§ **To do**
Read the data, and whenever a line holds the word "aqua", report that line.
== Material supplied
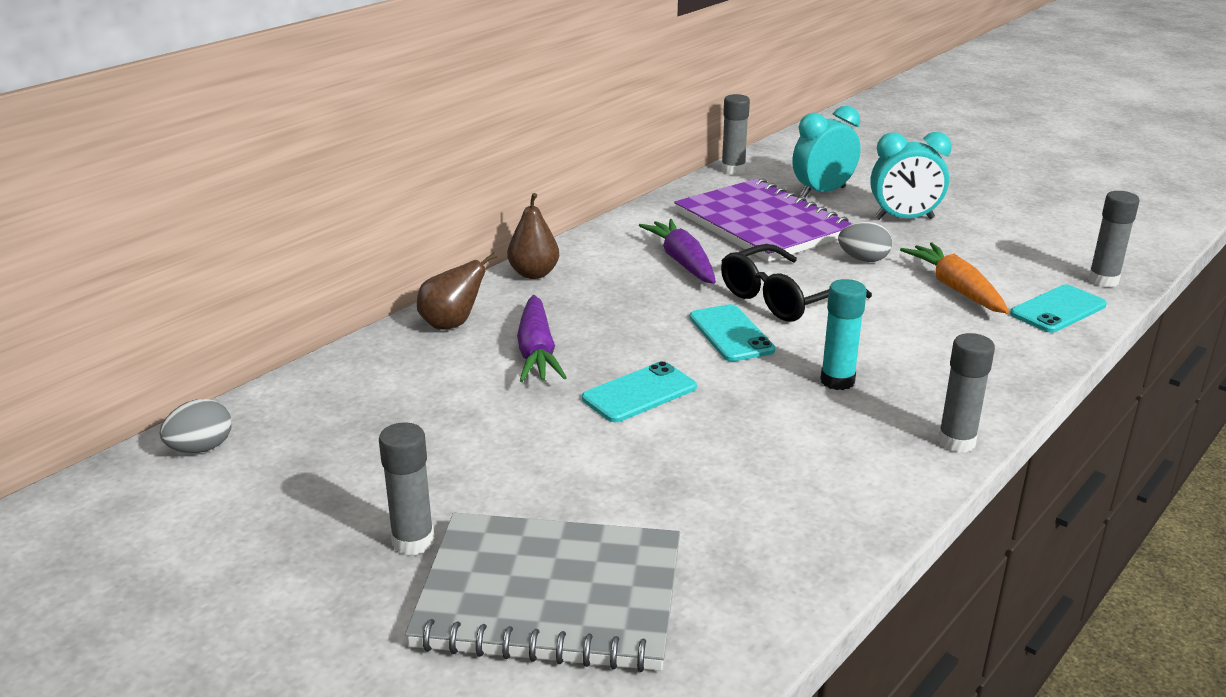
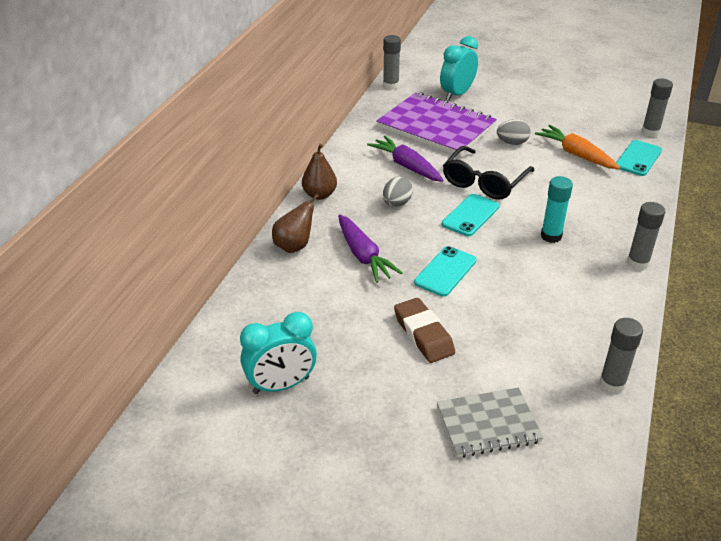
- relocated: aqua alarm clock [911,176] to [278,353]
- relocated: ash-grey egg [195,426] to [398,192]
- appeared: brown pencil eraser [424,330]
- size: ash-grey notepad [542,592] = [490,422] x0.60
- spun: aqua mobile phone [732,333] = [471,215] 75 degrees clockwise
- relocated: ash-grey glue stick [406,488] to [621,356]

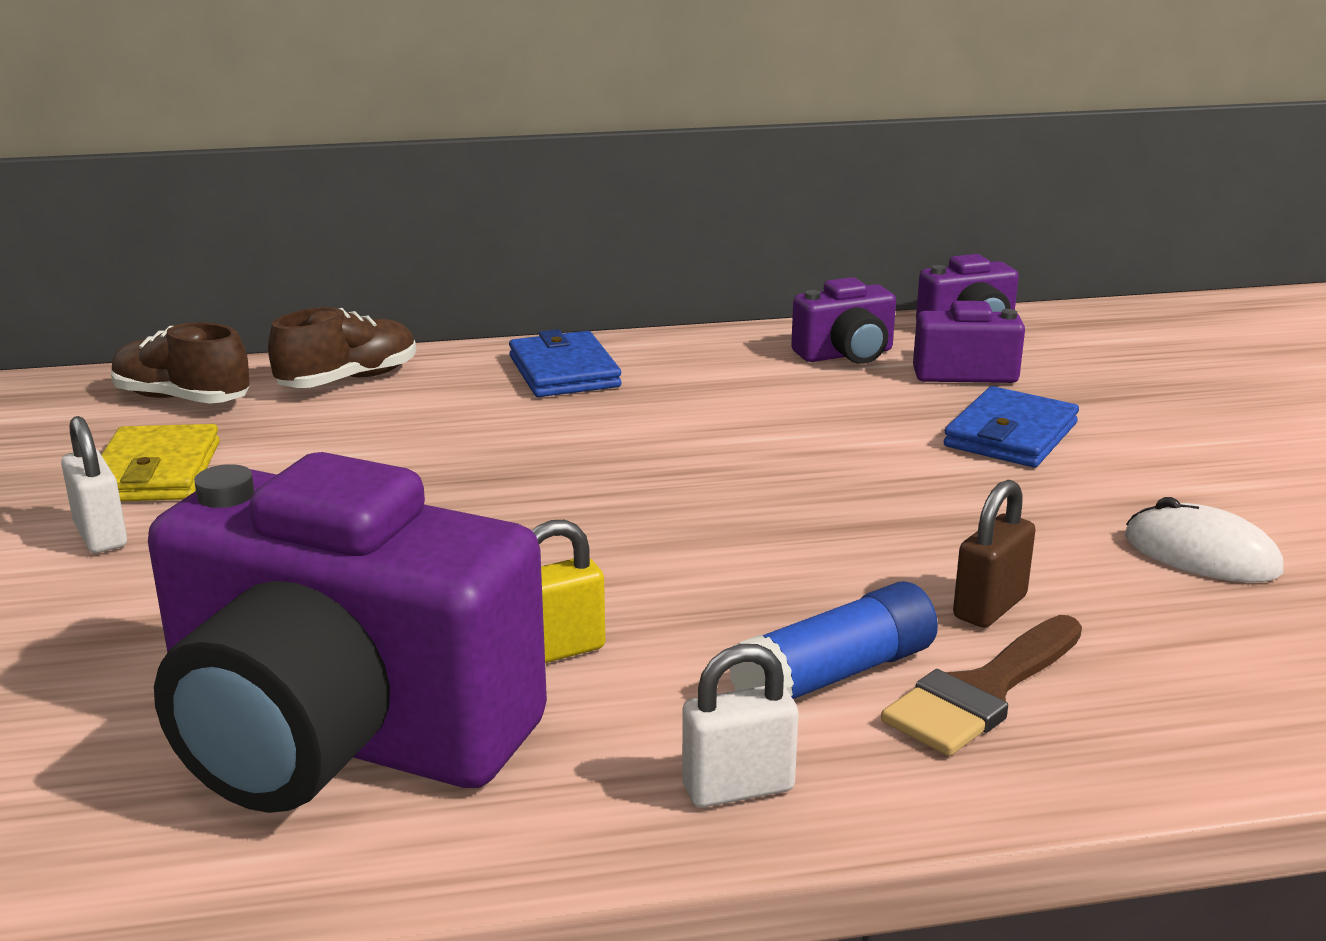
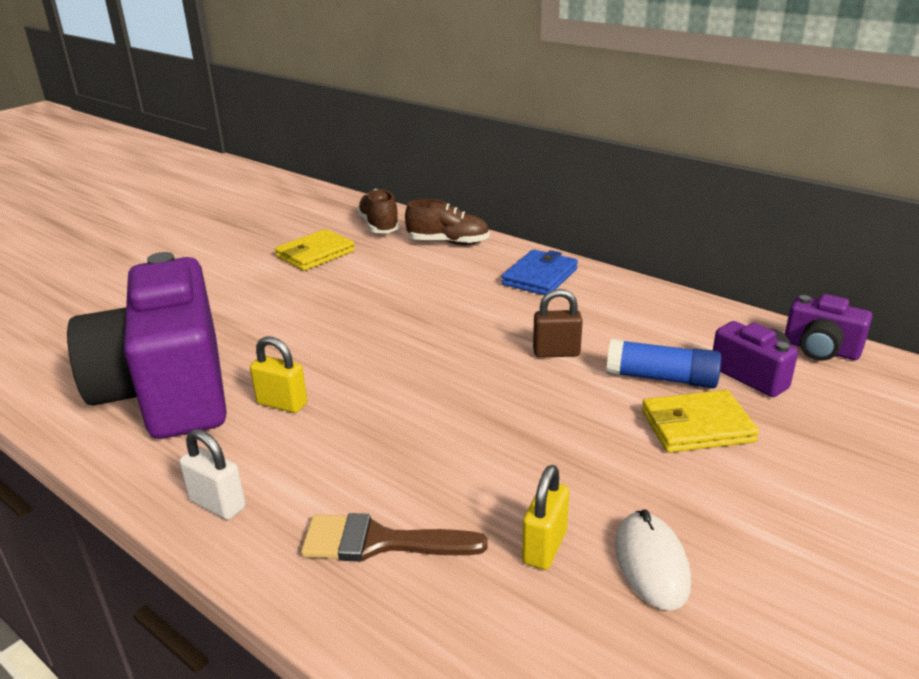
- appeared: yellow lock [545,517]
- relocated: brown lock [994,554] to [558,323]
- relocated: royal blue glue stick [833,640] to [663,363]
- colour: royal blue billfold [1011,426] to yellow billfold [700,421]
- missing: snow-white lock [94,484]
- missing: violet camera [843,320]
====
§ **Result of this exercise**
- relocated: aqua alarm clock [911,176] to [278,353]
- spun: aqua mobile phone [732,333] = [471,215] 75 degrees clockwise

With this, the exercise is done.